To do: Identify each line below that contains the word "degrees", and copy it out.

(Scene change data)
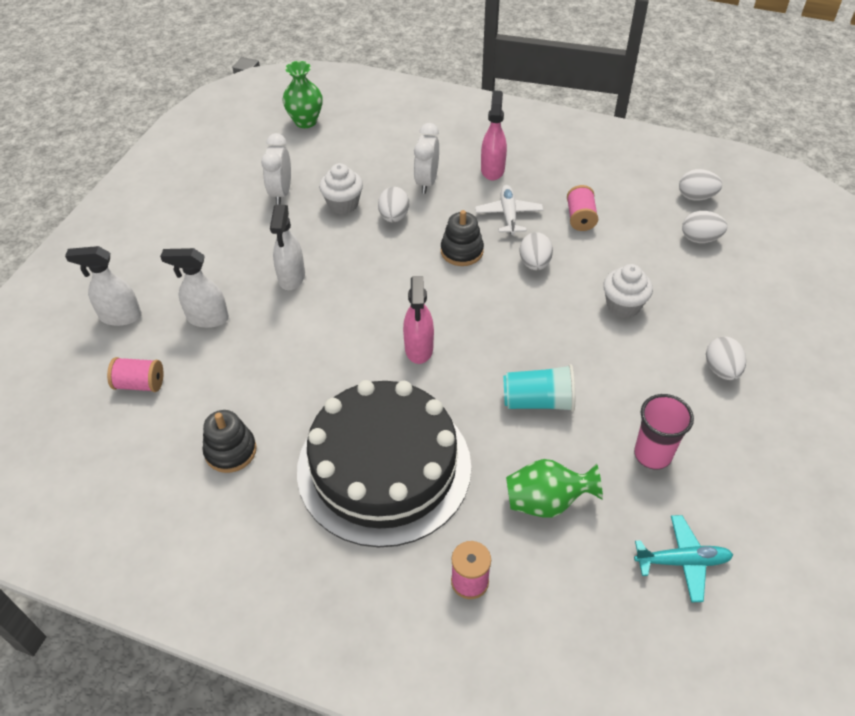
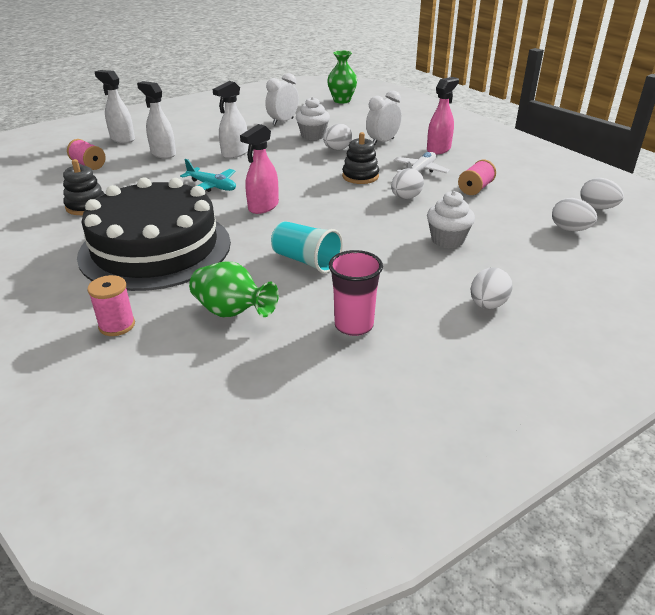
camera: 35 degrees right, 15 degrees down
(683, 561) = (286, 398): turquoise plane -> turquoise plane (212, 186)

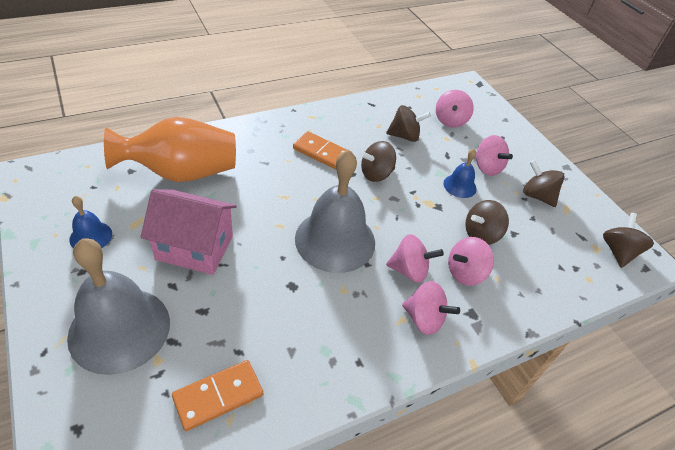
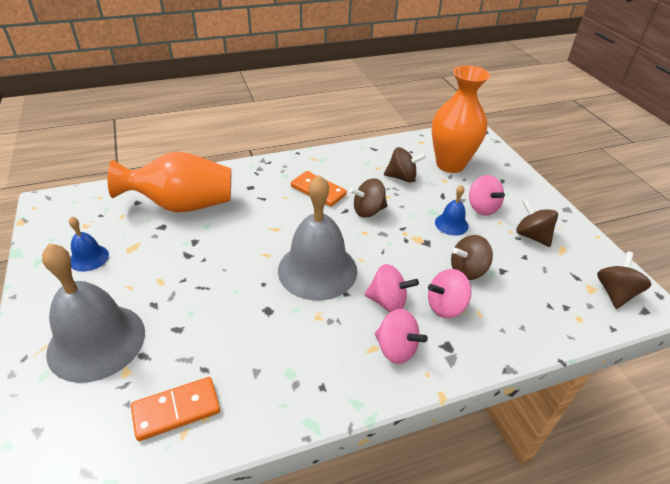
camera: 10 degrees right, 5 degrees down
(194, 248) = (181, 271): pink house -> none
(450, 121) = (450, 164): pink spinning top -> orange vase

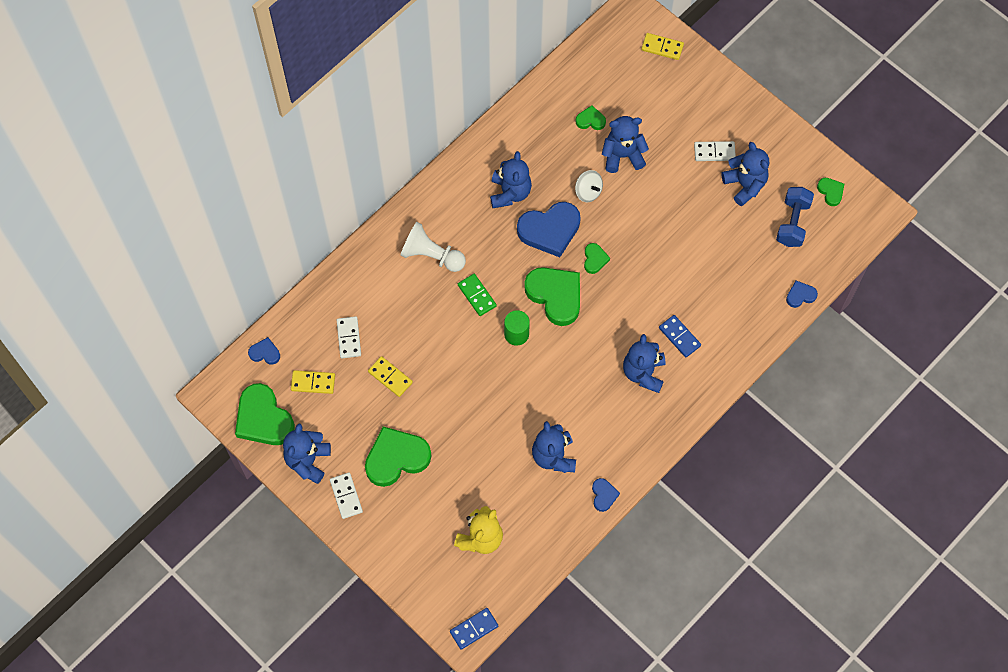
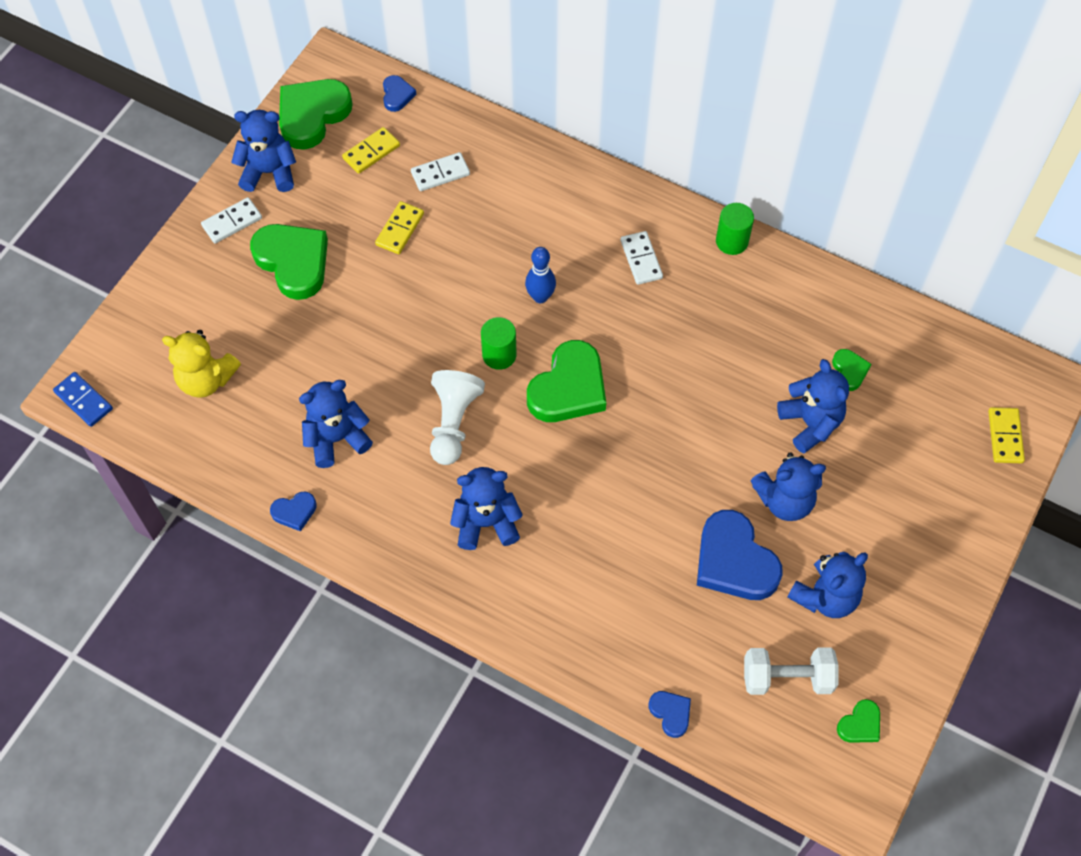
camera: 75 degrees right, 5 degrees down
(313, 382) = (371, 152): yellow domino -> yellow domino turned 60 degrees clockwise
(431, 255) = (581, 233): white pawn -> white pawn (453, 423)
(468, 160) = (732, 241): none -> green cylinder
(477, 295) = (540, 297): green domino -> blue bowling pin
(510, 193) = (702, 300): blue teddy bear -> blue teddy bear (785, 500)
(550, 230) = (663, 359): blue heart -> blue heart (734, 561)
(588, 191) = (738, 392): white spinning top -> none
(594, 259) = (638, 424): green heart -> none
(679, 337) = (554, 558): blue domino -> none
(714, 152) = (862, 543): white domino -> white domino (641, 259)
(792, 223) = (787, 678): blue dumbbell -> white dumbbell

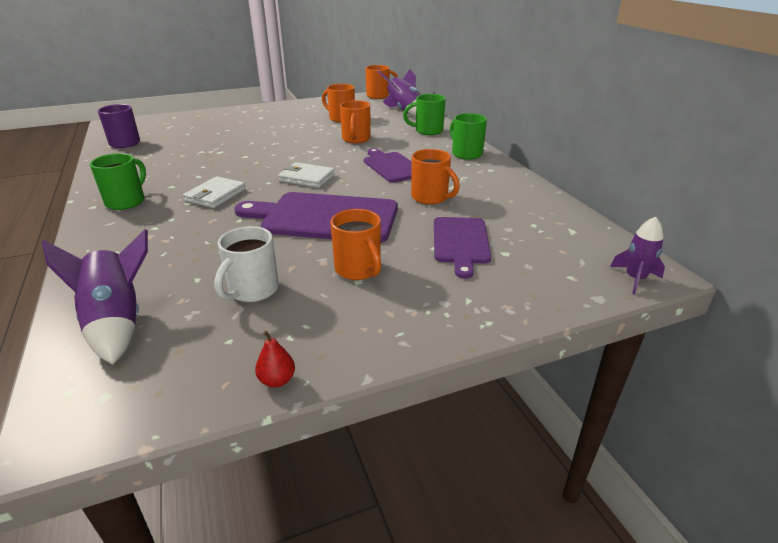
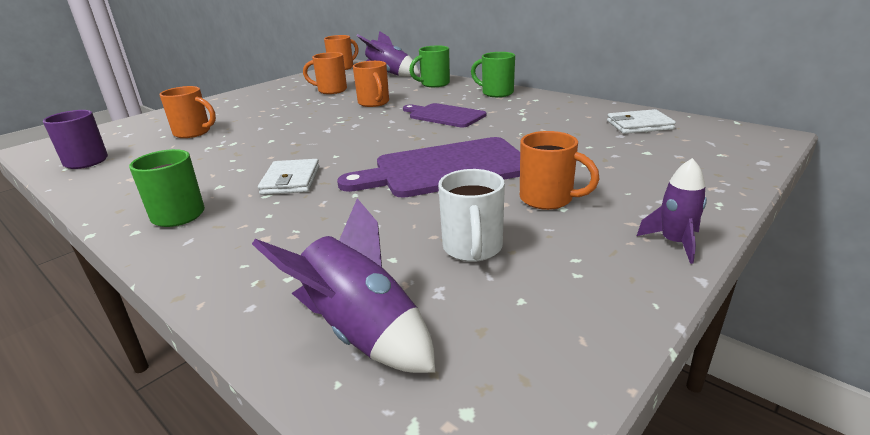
camera: 25 degrees left, 5 degrees down
(277, 380) = (628, 314): red pear -> none
(307, 178) = (373, 142): white wallet -> white wallet (639, 125)
(430, 198) = (519, 130): orange mug -> orange mug (193, 133)
(461, 242) = (600, 154): purple cutting board -> none
(635, 279) = (763, 143): purple rocket -> purple rocket (674, 243)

The completed task:
camera: 35 degrees right, 15 degrees down
camera: 10 degrees right, 5 degrees down
camera: 75 degrees right, 5 degrees down
(313, 382) = (371, 152): yellow domino -> yellow domino turned 60 degrees clockwise
camera: 25 degrees left, 5 degrees down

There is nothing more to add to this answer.